What is required: Figure out how many lines in these records contain "plus". Only the number belongs in the reply.

Records from a data source
* * * * *

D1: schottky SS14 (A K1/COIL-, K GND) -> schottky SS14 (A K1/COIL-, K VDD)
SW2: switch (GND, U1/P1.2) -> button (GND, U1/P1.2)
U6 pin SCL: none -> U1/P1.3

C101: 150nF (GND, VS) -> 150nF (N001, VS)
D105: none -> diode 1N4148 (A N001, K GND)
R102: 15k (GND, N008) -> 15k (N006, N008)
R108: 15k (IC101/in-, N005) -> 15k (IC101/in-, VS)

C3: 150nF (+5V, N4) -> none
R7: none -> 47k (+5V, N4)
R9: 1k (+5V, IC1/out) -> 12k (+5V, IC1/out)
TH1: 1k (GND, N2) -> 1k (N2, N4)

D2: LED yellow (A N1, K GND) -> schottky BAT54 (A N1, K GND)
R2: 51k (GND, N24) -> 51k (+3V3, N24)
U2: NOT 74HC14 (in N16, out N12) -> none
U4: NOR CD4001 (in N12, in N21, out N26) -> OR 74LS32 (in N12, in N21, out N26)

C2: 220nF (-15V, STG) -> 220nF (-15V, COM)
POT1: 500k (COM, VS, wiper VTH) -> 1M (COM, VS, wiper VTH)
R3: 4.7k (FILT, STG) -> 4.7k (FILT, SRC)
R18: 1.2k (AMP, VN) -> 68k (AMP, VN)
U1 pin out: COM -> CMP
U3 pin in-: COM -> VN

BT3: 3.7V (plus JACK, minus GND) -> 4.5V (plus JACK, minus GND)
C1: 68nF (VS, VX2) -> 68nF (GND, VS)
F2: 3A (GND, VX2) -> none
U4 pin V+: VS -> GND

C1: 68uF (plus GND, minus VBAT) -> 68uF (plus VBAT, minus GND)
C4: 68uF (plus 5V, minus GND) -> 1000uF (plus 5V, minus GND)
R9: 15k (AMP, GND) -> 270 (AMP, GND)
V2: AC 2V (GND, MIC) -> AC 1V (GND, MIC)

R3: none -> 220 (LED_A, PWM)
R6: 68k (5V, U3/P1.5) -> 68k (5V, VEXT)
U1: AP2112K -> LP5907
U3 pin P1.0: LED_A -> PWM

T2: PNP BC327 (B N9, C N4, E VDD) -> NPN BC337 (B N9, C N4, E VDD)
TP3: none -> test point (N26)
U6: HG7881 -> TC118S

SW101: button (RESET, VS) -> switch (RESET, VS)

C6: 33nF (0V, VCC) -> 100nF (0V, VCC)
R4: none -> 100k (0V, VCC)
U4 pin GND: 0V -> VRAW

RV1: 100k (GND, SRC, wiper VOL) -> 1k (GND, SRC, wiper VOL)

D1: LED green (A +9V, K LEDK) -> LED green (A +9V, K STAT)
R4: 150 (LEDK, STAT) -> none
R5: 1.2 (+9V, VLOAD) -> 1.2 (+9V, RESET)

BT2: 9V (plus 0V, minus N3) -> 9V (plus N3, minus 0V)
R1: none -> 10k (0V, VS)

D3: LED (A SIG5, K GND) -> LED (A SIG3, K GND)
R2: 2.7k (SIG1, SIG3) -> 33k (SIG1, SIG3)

* * * * *

Your solution: 4